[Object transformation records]

^^^^^^^^^^^^^^^^

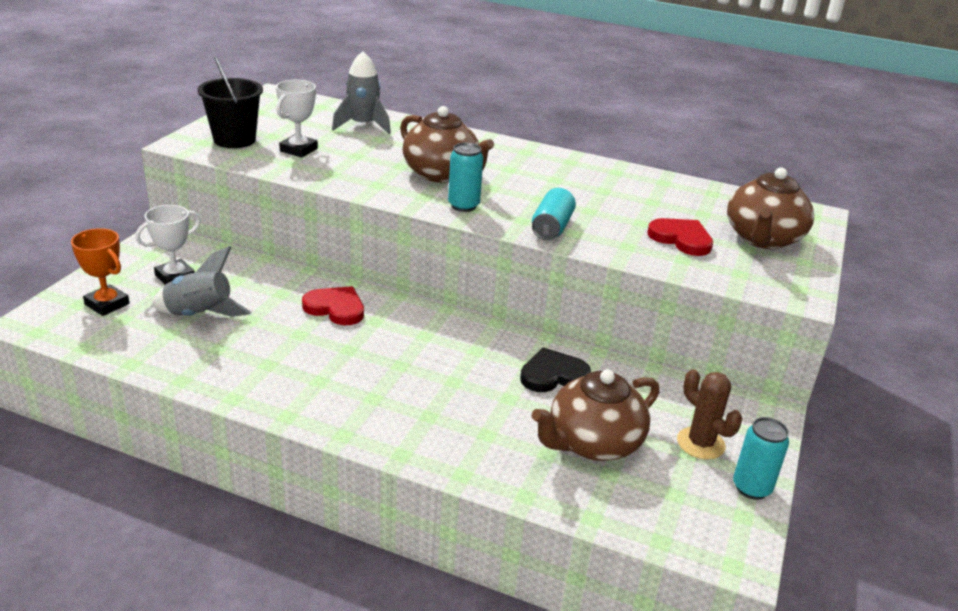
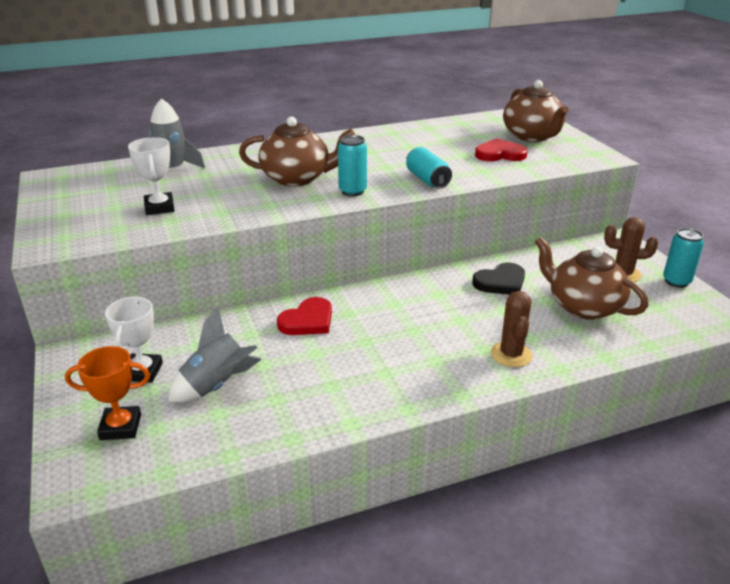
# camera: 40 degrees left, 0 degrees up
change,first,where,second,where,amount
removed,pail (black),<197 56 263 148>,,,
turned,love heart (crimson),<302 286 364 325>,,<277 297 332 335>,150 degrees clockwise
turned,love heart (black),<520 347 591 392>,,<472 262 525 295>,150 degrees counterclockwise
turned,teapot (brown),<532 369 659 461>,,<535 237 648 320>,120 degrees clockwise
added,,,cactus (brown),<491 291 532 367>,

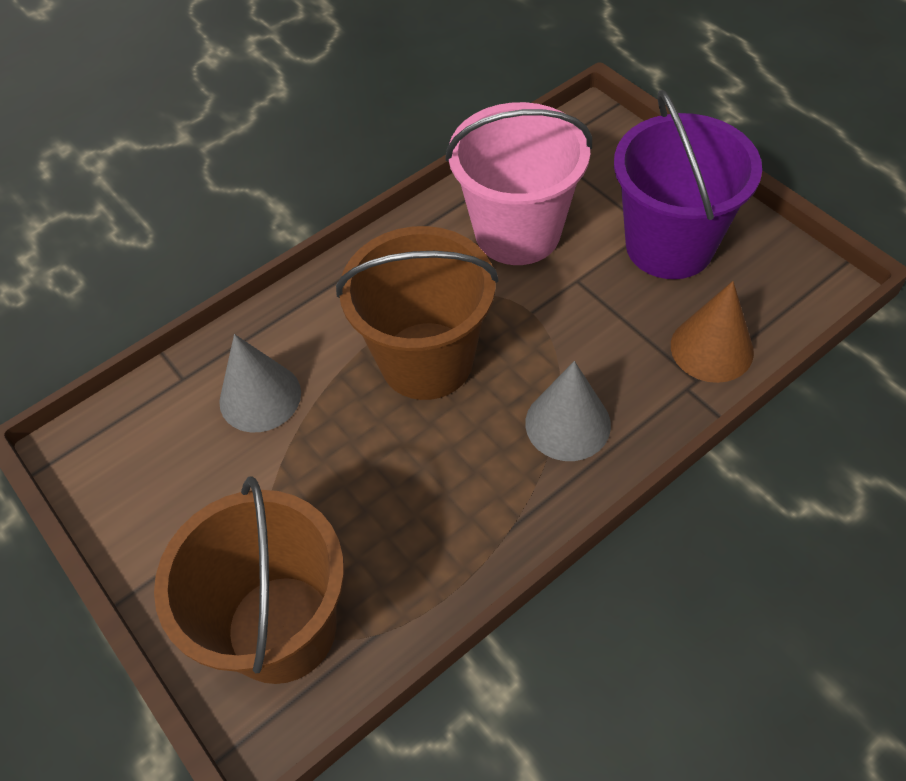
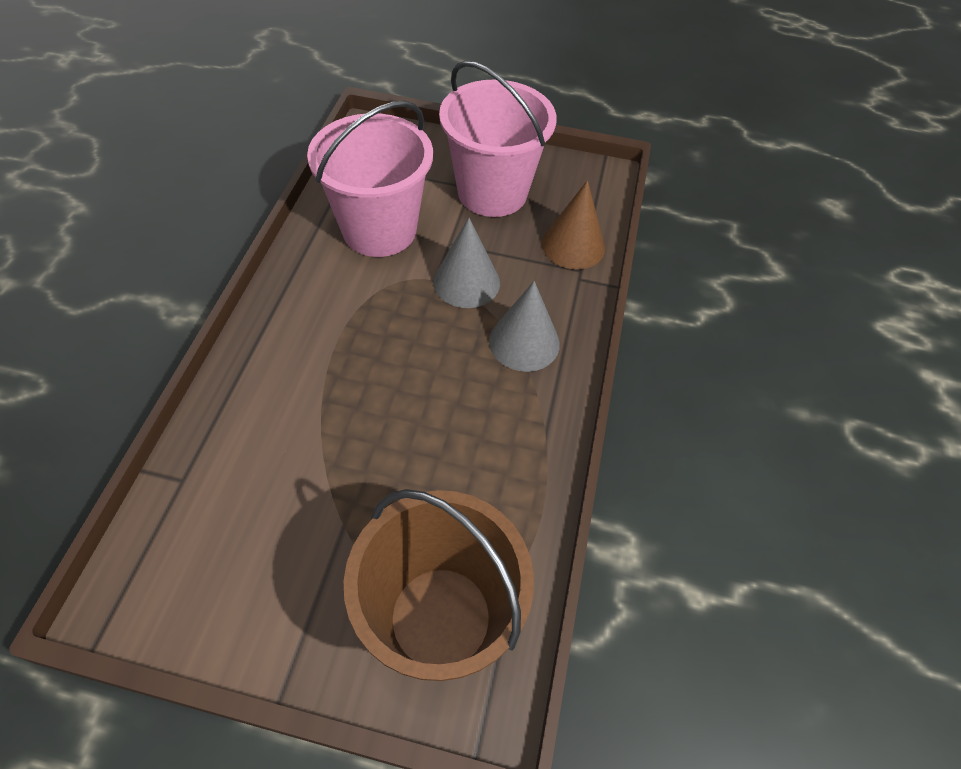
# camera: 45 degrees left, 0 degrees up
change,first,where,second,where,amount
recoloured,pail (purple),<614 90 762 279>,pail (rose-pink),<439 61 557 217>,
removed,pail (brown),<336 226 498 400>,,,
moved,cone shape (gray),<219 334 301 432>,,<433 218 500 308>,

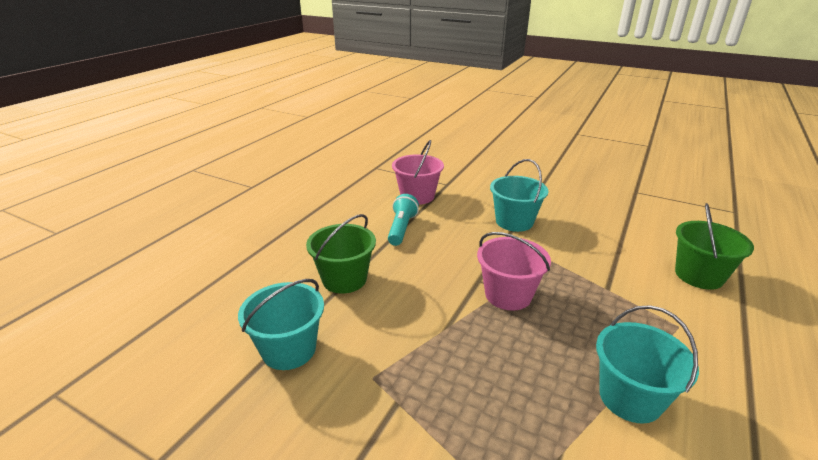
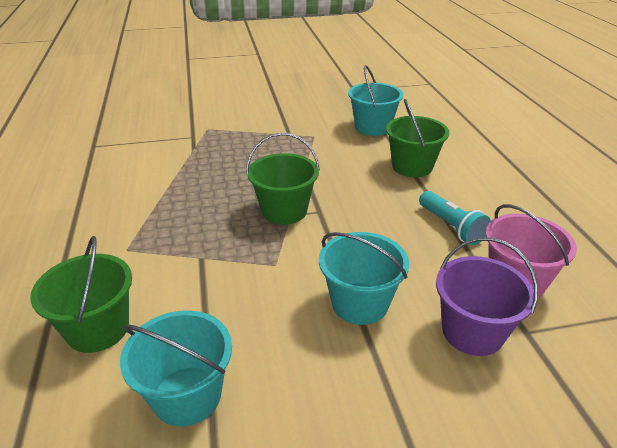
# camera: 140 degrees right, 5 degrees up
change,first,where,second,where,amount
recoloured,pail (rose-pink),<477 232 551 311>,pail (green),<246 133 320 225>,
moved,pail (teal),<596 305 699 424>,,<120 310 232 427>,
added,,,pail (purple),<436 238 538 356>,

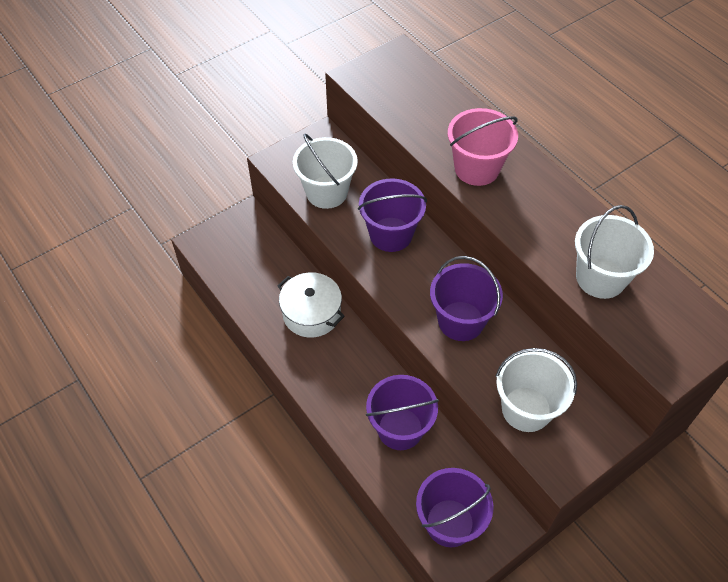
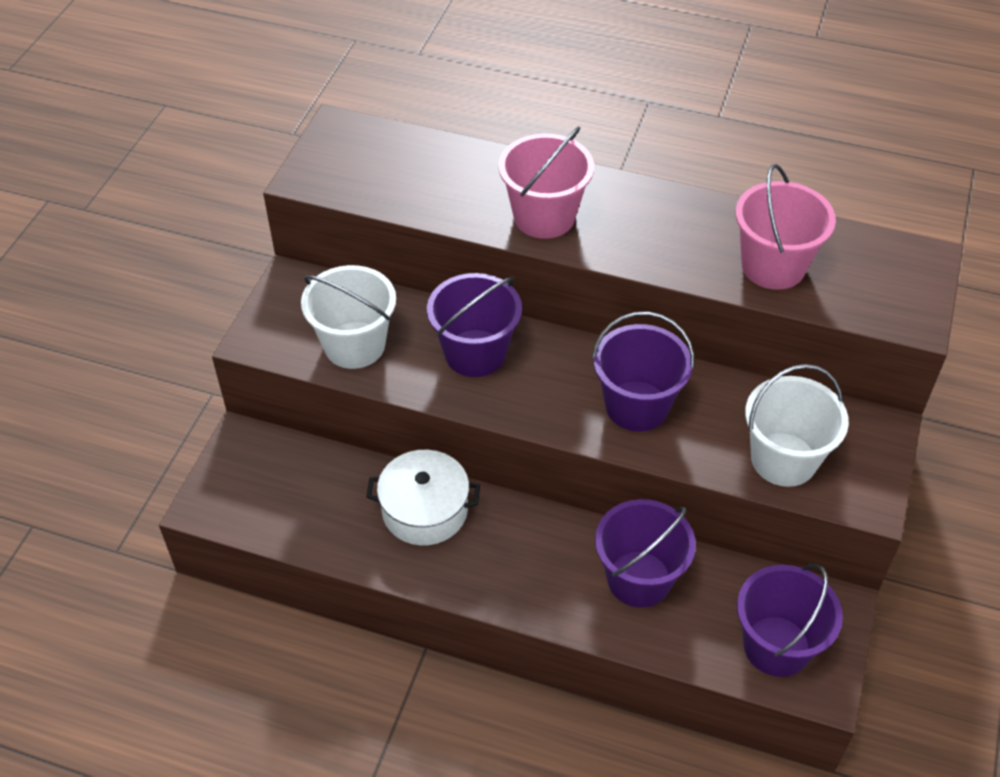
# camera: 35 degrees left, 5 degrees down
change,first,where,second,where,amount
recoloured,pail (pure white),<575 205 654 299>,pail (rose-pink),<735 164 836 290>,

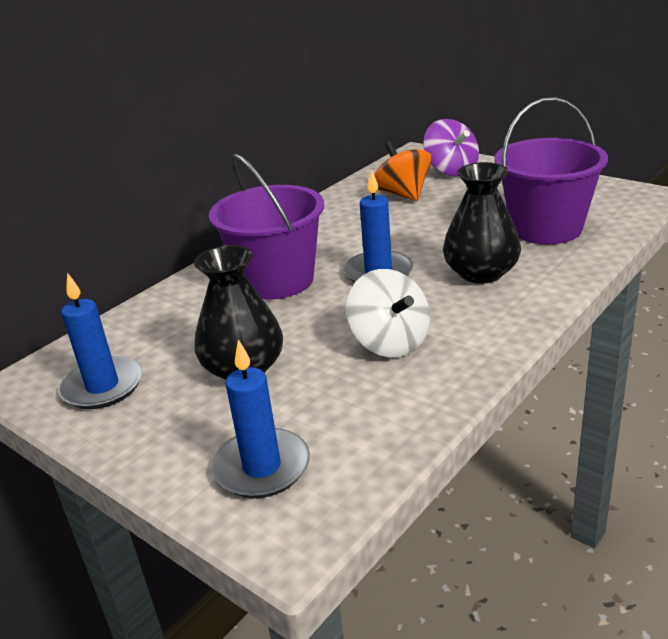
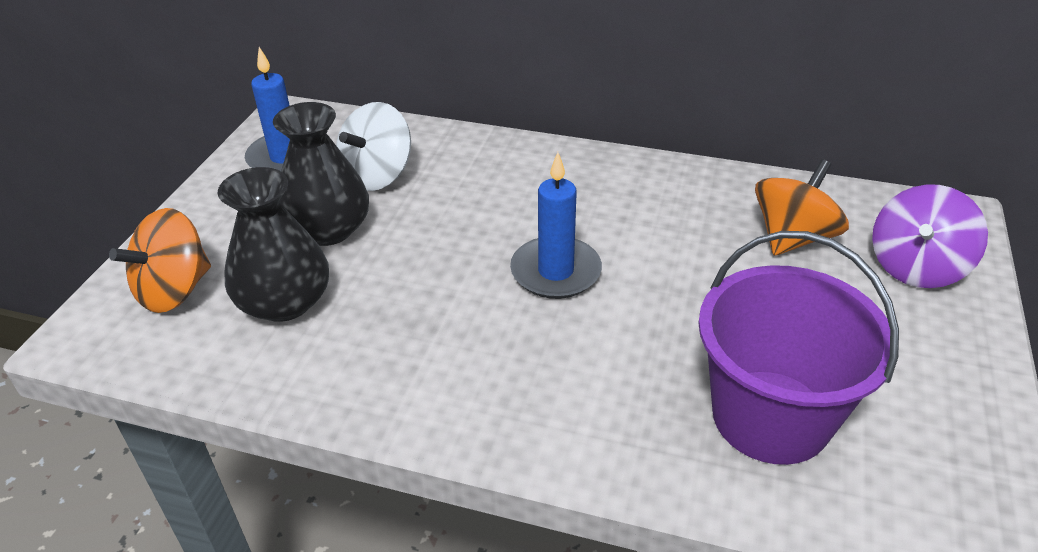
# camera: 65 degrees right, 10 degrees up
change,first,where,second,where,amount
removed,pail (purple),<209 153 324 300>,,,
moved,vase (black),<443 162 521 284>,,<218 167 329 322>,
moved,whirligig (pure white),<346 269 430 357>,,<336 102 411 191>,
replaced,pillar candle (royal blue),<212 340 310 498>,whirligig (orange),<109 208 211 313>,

^^^^^^^^^^^^^^^^

Exercise requirements - The records must be copied with no word altered, and without their pictures.

Solution -
# camera: 40 degrees left, 0 degrees up
change,first,where,second,where,amount
removed,pail (black),<197 56 263 148>,,,
turned,love heart (crimson),<302 286 364 325>,,<277 297 332 335>,150 degrees clockwise
turned,love heart (black),<520 347 591 392>,,<472 262 525 295>,150 degrees counterclockwise
turned,teapot (brown),<532 369 659 461>,,<535 237 648 320>,120 degrees clockwise
added,,,cactus (brown),<491 291 532 367>,

# camera: 45 degrees left, 0 degrees up
change,first,where,second,where,amount
recoloured,pail (purple),<614 90 762 279>,pail (rose-pink),<439 61 557 217>,
removed,pail (brown),<336 226 498 400>,,,
moved,cone shape (gray),<219 334 301 432>,,<433 218 500 308>,

# camera: 140 degrees right, 5 degrees up
change,first,where,second,where,amount
recoloured,pail (rose-pink),<477 232 551 311>,pail (green),<246 133 320 225>,
moved,pail (teal),<596 305 699 424>,,<120 310 232 427>,
added,,,pail (purple),<436 238 538 356>,

# camera: 35 degrees left, 5 degrees down
change,first,where,second,where,amount
recoloured,pail (pure white),<575 205 654 299>,pail (rose-pink),<735 164 836 290>,

# camera: 65 degrees right, 10 degrees up
change,first,where,second,where,amount
removed,pail (purple),<209 153 324 300>,,,
moved,vase (black),<443 162 521 284>,,<218 167 329 322>,
moved,whirligig (pure white),<346 269 430 357>,,<336 102 411 191>,
replaced,pillar candle (royal blue),<212 340 310 498>,whirligig (orange),<109 208 211 313>,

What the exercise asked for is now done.